### Brief
Here is a block of records. Copy every line in it that includes "pink".

### Supplied information
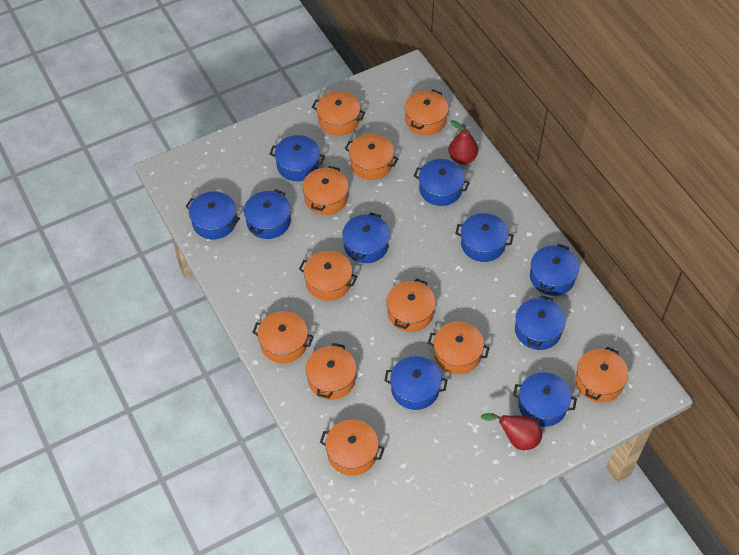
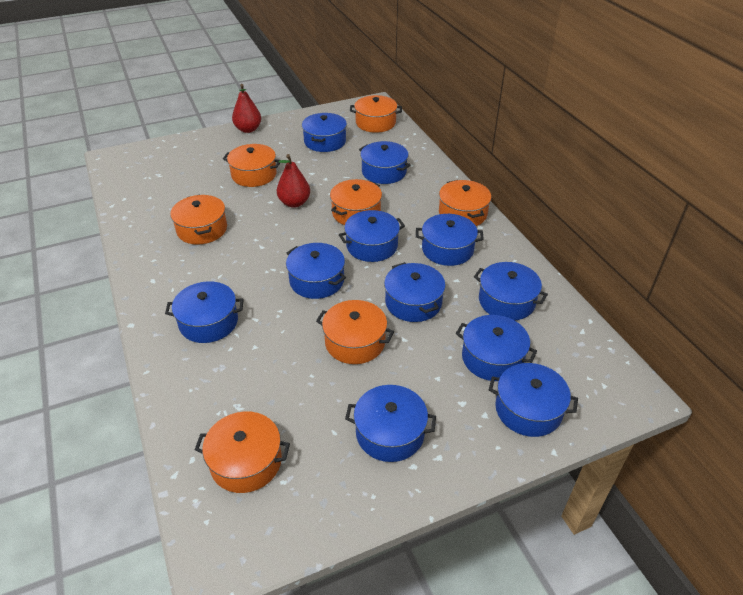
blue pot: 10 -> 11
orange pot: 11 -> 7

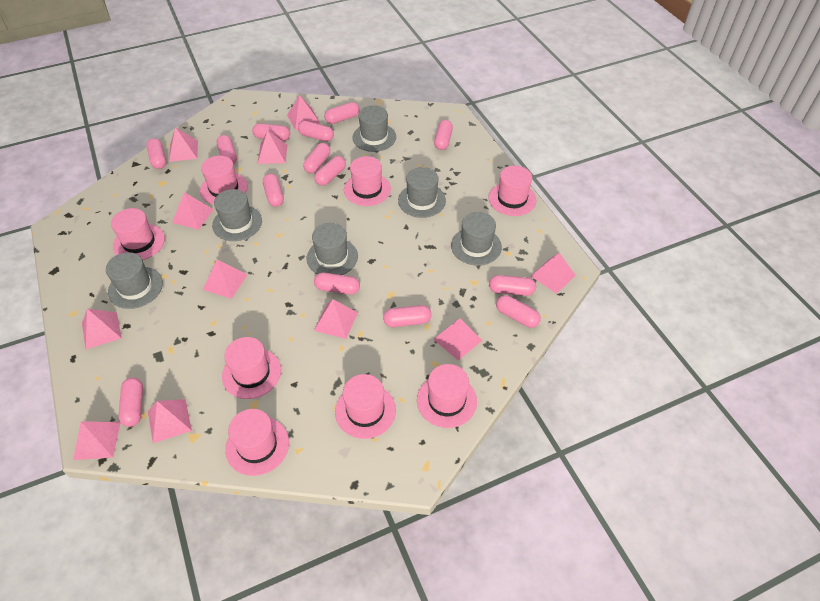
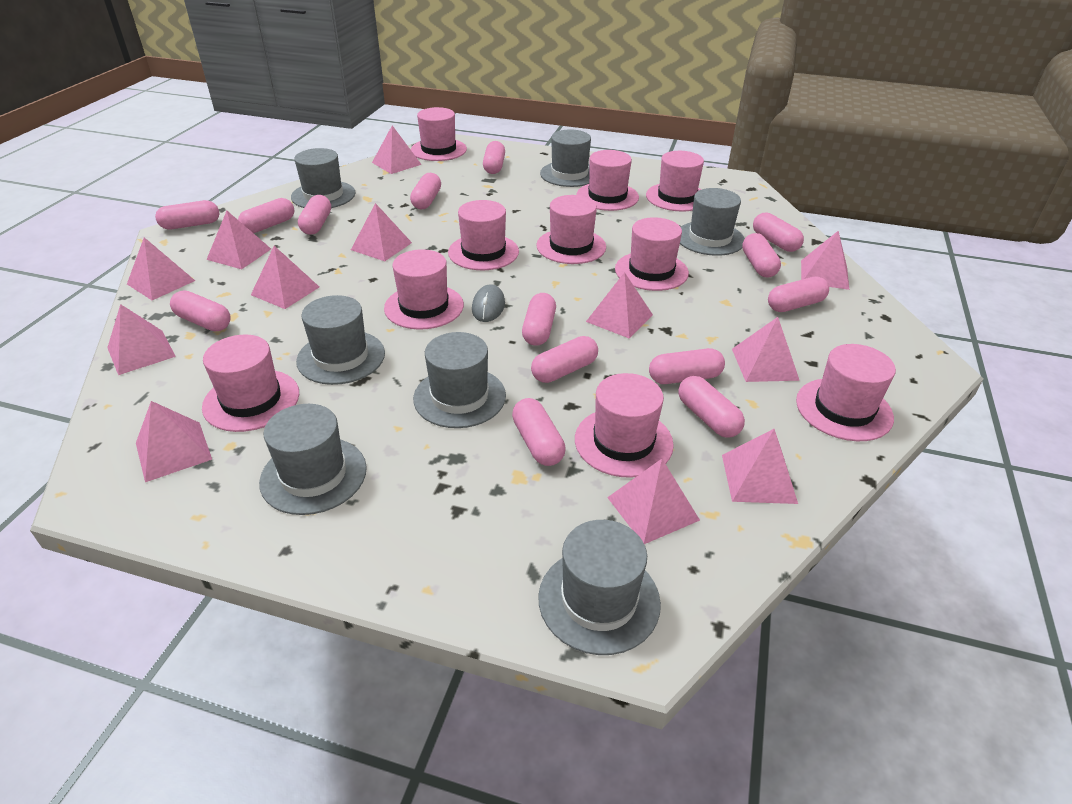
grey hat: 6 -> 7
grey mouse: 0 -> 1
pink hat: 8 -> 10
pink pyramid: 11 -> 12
---
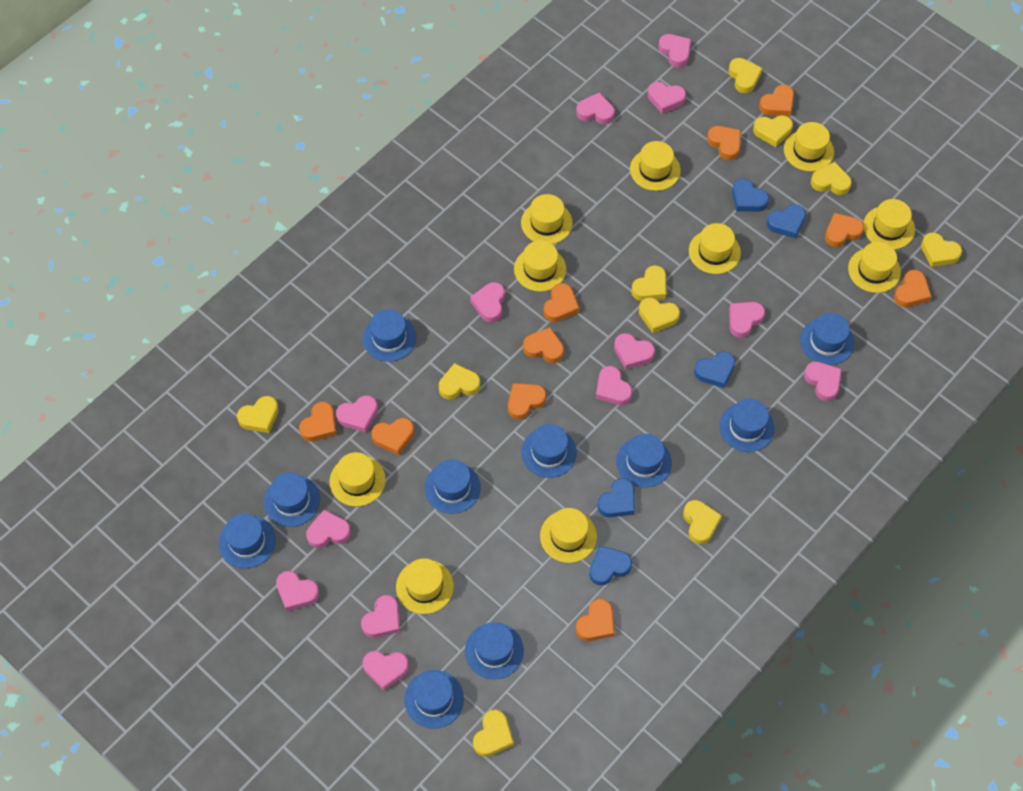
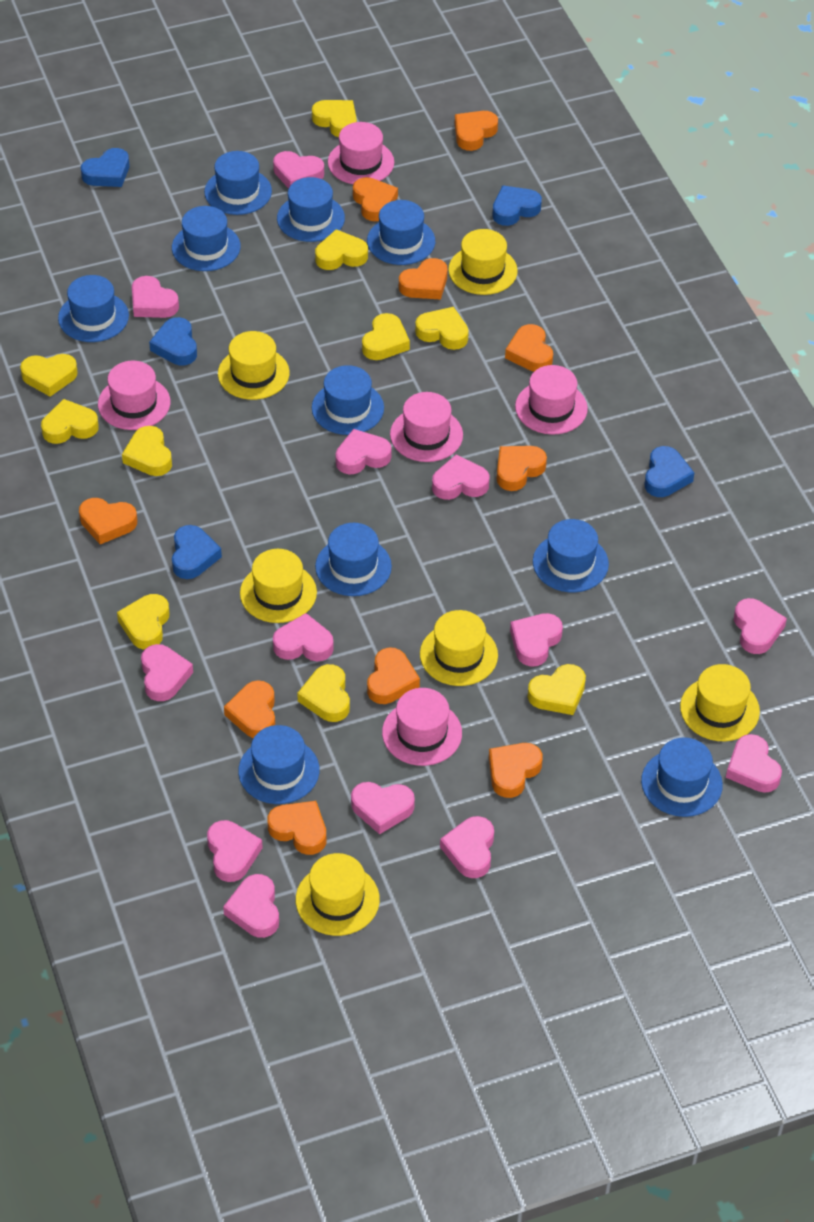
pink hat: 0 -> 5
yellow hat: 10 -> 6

### Response area
pink hat: 8 -> 10
pink pyramid: 11 -> 12
pink hat: 0 -> 5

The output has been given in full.